▶ Extracted records

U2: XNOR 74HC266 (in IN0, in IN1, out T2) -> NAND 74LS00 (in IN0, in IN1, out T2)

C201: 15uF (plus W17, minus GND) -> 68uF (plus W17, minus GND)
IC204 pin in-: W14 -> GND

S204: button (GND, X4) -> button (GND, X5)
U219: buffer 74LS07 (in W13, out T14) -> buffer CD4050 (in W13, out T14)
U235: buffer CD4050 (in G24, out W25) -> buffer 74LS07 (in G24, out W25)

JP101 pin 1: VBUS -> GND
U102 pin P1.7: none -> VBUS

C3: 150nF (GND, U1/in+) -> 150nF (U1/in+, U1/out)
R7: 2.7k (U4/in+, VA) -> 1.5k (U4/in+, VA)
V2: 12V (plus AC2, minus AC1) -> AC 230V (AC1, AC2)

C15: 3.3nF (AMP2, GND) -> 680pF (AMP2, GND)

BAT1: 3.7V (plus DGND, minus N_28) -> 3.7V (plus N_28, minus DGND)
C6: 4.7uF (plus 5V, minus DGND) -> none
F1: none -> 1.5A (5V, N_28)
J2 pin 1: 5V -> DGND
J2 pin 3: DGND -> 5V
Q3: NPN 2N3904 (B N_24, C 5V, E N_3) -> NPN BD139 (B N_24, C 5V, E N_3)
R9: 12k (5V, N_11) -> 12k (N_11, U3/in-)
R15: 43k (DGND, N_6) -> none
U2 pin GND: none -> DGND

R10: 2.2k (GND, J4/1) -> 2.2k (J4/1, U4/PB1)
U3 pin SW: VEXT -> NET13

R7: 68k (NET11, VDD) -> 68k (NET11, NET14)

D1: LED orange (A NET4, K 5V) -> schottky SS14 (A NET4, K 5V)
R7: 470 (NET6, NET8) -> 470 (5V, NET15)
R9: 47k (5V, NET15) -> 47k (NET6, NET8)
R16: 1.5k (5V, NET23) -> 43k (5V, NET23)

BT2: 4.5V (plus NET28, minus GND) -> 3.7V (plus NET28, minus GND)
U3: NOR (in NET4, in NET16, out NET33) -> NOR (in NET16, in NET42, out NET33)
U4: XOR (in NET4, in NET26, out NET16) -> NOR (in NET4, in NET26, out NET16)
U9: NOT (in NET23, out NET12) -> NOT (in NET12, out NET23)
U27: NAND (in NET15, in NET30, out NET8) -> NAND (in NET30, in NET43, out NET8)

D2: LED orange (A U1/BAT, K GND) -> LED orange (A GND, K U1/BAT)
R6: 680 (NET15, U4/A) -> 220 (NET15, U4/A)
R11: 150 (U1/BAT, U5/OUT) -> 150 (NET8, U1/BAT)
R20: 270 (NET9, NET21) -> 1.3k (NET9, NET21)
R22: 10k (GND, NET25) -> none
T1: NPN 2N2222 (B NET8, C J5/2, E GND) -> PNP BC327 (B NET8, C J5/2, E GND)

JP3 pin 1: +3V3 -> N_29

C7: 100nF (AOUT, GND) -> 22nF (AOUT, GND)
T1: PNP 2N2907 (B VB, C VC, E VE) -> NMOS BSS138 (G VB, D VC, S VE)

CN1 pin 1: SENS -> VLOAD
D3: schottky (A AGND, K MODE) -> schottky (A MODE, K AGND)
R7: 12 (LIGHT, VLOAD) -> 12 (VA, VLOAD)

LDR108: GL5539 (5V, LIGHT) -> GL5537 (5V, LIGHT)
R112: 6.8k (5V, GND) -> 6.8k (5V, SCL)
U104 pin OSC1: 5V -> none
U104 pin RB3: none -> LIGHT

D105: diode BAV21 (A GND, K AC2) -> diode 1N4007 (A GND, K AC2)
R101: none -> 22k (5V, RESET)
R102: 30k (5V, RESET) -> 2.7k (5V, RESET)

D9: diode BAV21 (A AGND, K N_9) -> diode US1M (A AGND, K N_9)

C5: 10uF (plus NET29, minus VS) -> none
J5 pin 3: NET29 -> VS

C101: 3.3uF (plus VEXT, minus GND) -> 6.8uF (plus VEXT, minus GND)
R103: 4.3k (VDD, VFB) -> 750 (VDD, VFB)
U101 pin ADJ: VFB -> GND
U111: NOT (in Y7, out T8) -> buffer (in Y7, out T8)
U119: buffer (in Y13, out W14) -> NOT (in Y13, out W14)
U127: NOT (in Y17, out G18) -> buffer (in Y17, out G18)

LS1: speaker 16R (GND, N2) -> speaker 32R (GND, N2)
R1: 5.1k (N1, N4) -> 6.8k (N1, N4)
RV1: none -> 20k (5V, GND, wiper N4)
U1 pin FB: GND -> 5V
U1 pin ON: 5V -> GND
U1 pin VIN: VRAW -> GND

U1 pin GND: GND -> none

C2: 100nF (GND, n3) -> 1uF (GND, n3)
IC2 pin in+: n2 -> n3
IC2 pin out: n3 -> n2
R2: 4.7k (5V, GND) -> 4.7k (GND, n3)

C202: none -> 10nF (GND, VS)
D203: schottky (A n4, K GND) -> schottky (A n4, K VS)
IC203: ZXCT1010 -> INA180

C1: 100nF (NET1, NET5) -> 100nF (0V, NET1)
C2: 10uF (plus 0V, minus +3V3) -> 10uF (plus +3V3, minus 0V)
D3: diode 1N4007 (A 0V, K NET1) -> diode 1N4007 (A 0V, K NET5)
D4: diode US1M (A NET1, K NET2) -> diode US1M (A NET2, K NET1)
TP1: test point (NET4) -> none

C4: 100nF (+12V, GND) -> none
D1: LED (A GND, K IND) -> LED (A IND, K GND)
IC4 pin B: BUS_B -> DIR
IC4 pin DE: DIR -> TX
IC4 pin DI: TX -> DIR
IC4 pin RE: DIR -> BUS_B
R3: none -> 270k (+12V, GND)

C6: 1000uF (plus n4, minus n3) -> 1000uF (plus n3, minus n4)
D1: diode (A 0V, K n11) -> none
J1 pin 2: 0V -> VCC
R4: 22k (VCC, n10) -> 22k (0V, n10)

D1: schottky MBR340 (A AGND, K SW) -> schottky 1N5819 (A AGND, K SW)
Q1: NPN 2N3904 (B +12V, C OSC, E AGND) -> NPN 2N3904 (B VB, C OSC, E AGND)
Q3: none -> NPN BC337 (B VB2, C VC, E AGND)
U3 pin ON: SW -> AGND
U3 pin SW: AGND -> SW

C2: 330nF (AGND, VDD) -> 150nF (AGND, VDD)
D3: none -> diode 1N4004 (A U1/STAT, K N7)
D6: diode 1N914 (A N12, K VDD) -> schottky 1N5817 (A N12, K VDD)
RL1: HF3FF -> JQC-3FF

▶ Work instructions
Please type the entries above out again exactly.

▶ Completed exercise
U2: XNOR 74HC266 (in IN0, in IN1, out T2) -> NAND 74LS00 (in IN0, in IN1, out T2)

C201: 15uF (plus W17, minus GND) -> 68uF (plus W17, minus GND)
IC204 pin in-: W14 -> GND

S204: button (GND, X4) -> button (GND, X5)
U219: buffer 74LS07 (in W13, out T14) -> buffer CD4050 (in W13, out T14)
U235: buffer CD4050 (in G24, out W25) -> buffer 74LS07 (in G24, out W25)

JP101 pin 1: VBUS -> GND
U102 pin P1.7: none -> VBUS

C3: 150nF (GND, U1/in+) -> 150nF (U1/in+, U1/out)
R7: 2.7k (U4/in+, VA) -> 1.5k (U4/in+, VA)
V2: 12V (plus AC2, minus AC1) -> AC 230V (AC1, AC2)

C15: 3.3nF (AMP2, GND) -> 680pF (AMP2, GND)

BAT1: 3.7V (plus DGND, minus N_28) -> 3.7V (plus N_28, minus DGND)
C6: 4.7uF (plus 5V, minus DGND) -> none
F1: none -> 1.5A (5V, N_28)
J2 pin 1: 5V -> DGND
J2 pin 3: DGND -> 5V
Q3: NPN 2N3904 (B N_24, C 5V, E N_3) -> NPN BD139 (B N_24, C 5V, E N_3)
R9: 12k (5V, N_11) -> 12k (N_11, U3/in-)
R15: 43k (DGND, N_6) -> none
U2 pin GND: none -> DGND

R10: 2.2k (GND, J4/1) -> 2.2k (J4/1, U4/PB1)
U3 pin SW: VEXT -> NET13

R7: 68k (NET11, VDD) -> 68k (NET11, NET14)

D1: LED orange (A NET4, K 5V) -> schottky SS14 (A NET4, K 5V)
R7: 470 (NET6, NET8) -> 470 (5V, NET15)
R9: 47k (5V, NET15) -> 47k (NET6, NET8)
R16: 1.5k (5V, NET23) -> 43k (5V, NET23)

BT2: 4.5V (plus NET28, minus GND) -> 3.7V (plus NET28, minus GND)
U3: NOR (in NET4, in NET16, out NET33) -> NOR (in NET16, in NET42, out NET33)
U4: XOR (in NET4, in NET26, out NET16) -> NOR (in NET4, in NET26, out NET16)
U9: NOT (in NET23, out NET12) -> NOT (in NET12, out NET23)
U27: NAND (in NET15, in NET30, out NET8) -> NAND (in NET30, in NET43, out NET8)

D2: LED orange (A U1/BAT, K GND) -> LED orange (A GND, K U1/BAT)
R6: 680 (NET15, U4/A) -> 220 (NET15, U4/A)
R11: 150 (U1/BAT, U5/OUT) -> 150 (NET8, U1/BAT)
R20: 270 (NET9, NET21) -> 1.3k (NET9, NET21)
R22: 10k (GND, NET25) -> none
T1: NPN 2N2222 (B NET8, C J5/2, E GND) -> PNP BC327 (B NET8, C J5/2, E GND)

JP3 pin 1: +3V3 -> N_29

C7: 100nF (AOUT, GND) -> 22nF (AOUT, GND)
T1: PNP 2N2907 (B VB, C VC, E VE) -> NMOS BSS138 (G VB, D VC, S VE)

CN1 pin 1: SENS -> VLOAD
D3: schottky (A AGND, K MODE) -> schottky (A MODE, K AGND)
R7: 12 (LIGHT, VLOAD) -> 12 (VA, VLOAD)

LDR108: GL5539 (5V, LIGHT) -> GL5537 (5V, LIGHT)
R112: 6.8k (5V, GND) -> 6.8k (5V, SCL)
U104 pin OSC1: 5V -> none
U104 pin RB3: none -> LIGHT

D105: diode BAV21 (A GND, K AC2) -> diode 1N4007 (A GND, K AC2)
R101: none -> 22k (5V, RESET)
R102: 30k (5V, RESET) -> 2.7k (5V, RESET)

D9: diode BAV21 (A AGND, K N_9) -> diode US1M (A AGND, K N_9)

C5: 10uF (plus NET29, minus VS) -> none
J5 pin 3: NET29 -> VS

C101: 3.3uF (plus VEXT, minus GND) -> 6.8uF (plus VEXT, minus GND)
R103: 4.3k (VDD, VFB) -> 750 (VDD, VFB)
U101 pin ADJ: VFB -> GND
U111: NOT (in Y7, out T8) -> buffer (in Y7, out T8)
U119: buffer (in Y13, out W14) -> NOT (in Y13, out W14)
U127: NOT (in Y17, out G18) -> buffer (in Y17, out G18)

LS1: speaker 16R (GND, N2) -> speaker 32R (GND, N2)
R1: 5.1k (N1, N4) -> 6.8k (N1, N4)
RV1: none -> 20k (5V, GND, wiper N4)
U1 pin FB: GND -> 5V
U1 pin ON: 5V -> GND
U1 pin VIN: VRAW -> GND

U1 pin GND: GND -> none

C2: 100nF (GND, n3) -> 1uF (GND, n3)
IC2 pin in+: n2 -> n3
IC2 pin out: n3 -> n2
R2: 4.7k (5V, GND) -> 4.7k (GND, n3)

C202: none -> 10nF (GND, VS)
D203: schottky (A n4, K GND) -> schottky (A n4, K VS)
IC203: ZXCT1010 -> INA180

C1: 100nF (NET1, NET5) -> 100nF (0V, NET1)
C2: 10uF (plus 0V, minus +3V3) -> 10uF (plus +3V3, minus 0V)
D3: diode 1N4007 (A 0V, K NET1) -> diode 1N4007 (A 0V, K NET5)
D4: diode US1M (A NET1, K NET2) -> diode US1M (A NET2, K NET1)
TP1: test point (NET4) -> none

C4: 100nF (+12V, GND) -> none
D1: LED (A GND, K IND) -> LED (A IND, K GND)
IC4 pin B: BUS_B -> DIR
IC4 pin DE: DIR -> TX
IC4 pin DI: TX -> DIR
IC4 pin RE: DIR -> BUS_B
R3: none -> 270k (+12V, GND)

C6: 1000uF (plus n4, minus n3) -> 1000uF (plus n3, minus n4)
D1: diode (A 0V, K n11) -> none
J1 pin 2: 0V -> VCC
R4: 22k (VCC, n10) -> 22k (0V, n10)

D1: schottky MBR340 (A AGND, K SW) -> schottky 1N5819 (A AGND, K SW)
Q1: NPN 2N3904 (B +12V, C OSC, E AGND) -> NPN 2N3904 (B VB, C OSC, E AGND)
Q3: none -> NPN BC337 (B VB2, C VC, E AGND)
U3 pin ON: SW -> AGND
U3 pin SW: AGND -> SW

C2: 330nF (AGND, VDD) -> 150nF (AGND, VDD)
D3: none -> diode 1N4004 (A U1/STAT, K N7)
D6: diode 1N914 (A N12, K VDD) -> schottky 1N5817 (A N12, K VDD)
RL1: HF3FF -> JQC-3FF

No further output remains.